Retype the records in full, keeping each character as it is.

═════ Supplied material ═════

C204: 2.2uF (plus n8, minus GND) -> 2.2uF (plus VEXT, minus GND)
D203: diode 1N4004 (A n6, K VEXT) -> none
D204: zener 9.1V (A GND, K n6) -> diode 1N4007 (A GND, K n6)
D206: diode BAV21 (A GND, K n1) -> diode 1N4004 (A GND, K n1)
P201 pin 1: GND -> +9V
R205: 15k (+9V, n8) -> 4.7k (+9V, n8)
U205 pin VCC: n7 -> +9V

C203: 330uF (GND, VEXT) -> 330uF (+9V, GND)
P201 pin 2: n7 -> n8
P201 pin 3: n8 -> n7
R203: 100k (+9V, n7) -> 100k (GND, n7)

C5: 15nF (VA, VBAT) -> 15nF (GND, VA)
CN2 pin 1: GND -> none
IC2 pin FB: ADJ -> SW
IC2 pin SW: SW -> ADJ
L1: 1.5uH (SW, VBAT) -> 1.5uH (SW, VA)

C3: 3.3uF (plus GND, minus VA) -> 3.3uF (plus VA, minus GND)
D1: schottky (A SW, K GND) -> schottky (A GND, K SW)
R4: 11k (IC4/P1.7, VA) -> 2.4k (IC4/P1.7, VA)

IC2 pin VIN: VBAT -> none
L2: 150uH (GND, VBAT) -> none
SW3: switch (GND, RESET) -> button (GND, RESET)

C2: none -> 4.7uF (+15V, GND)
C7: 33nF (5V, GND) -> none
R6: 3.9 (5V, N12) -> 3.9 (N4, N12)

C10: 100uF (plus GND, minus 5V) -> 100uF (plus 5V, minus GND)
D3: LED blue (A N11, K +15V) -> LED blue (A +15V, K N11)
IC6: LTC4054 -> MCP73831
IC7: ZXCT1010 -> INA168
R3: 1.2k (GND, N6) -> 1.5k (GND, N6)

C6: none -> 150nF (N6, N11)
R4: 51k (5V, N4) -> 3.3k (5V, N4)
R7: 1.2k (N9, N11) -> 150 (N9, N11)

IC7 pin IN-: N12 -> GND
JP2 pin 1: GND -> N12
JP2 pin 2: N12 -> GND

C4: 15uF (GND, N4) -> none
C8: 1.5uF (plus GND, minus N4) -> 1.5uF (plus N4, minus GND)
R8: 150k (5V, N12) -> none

═════

#### [Worked solution]
C204: 2.2uF (plus n8, minus GND) -> 2.2uF (plus VEXT, minus GND)
D203: diode 1N4004 (A n6, K VEXT) -> none
D204: zener 9.1V (A GND, K n6) -> diode 1N4007 (A GND, K n6)
D206: diode BAV21 (A GND, K n1) -> diode 1N4004 (A GND, K n1)
P201 pin 1: GND -> +9V
R205: 15k (+9V, n8) -> 4.7k (+9V, n8)
U205 pin VCC: n7 -> +9V

C203: 330uF (GND, VEXT) -> 330uF (+9V, GND)
P201 pin 2: n7 -> n8
P201 pin 3: n8 -> n7
R203: 100k (+9V, n7) -> 100k (GND, n7)

C5: 15nF (VA, VBAT) -> 15nF (GND, VA)
CN2 pin 1: GND -> none
IC2 pin FB: ADJ -> SW
IC2 pin SW: SW -> ADJ
L1: 1.5uH (SW, VBAT) -> 1.5uH (SW, VA)

C3: 3.3uF (plus GND, minus VA) -> 3.3uF (plus VA, minus GND)
D1: schottky (A SW, K GND) -> schottky (A GND, K SW)
R4: 11k (IC4/P1.7, VA) -> 2.4k (IC4/P1.7, VA)

IC2 pin VIN: VBAT -> none
L2: 150uH (GND, VBAT) -> none
SW3: switch (GND, RESET) -> button (GND, RESET)

C2: none -> 4.7uF (+15V, GND)
C7: 33nF (5V, GND) -> none
R6: 3.9 (5V, N12) -> 3.9 (N4, N12)

C10: 100uF (plus GND, minus 5V) -> 100uF (plus 5V, minus GND)
D3: LED blue (A N11, K +15V) -> LED blue (A +15V, K N11)
IC6: LTC4054 -> MCP73831
IC7: ZXCT1010 -> INA168
R3: 1.2k (GND, N6) -> 1.5k (GND, N6)

C6: none -> 150nF (N6, N11)
R4: 51k (5V, N4) -> 3.3k (5V, N4)
R7: 1.2k (N9, N11) -> 150 (N9, N11)

IC7 pin IN-: N12 -> GND
JP2 pin 1: GND -> N12
JP2 pin 2: N12 -> GND

C4: 15uF (GND, N4) -> none
C8: 1.5uF (plus GND, minus N4) -> 1.5uF (plus N4, minus GND)
R8: 150k (5V, N12) -> none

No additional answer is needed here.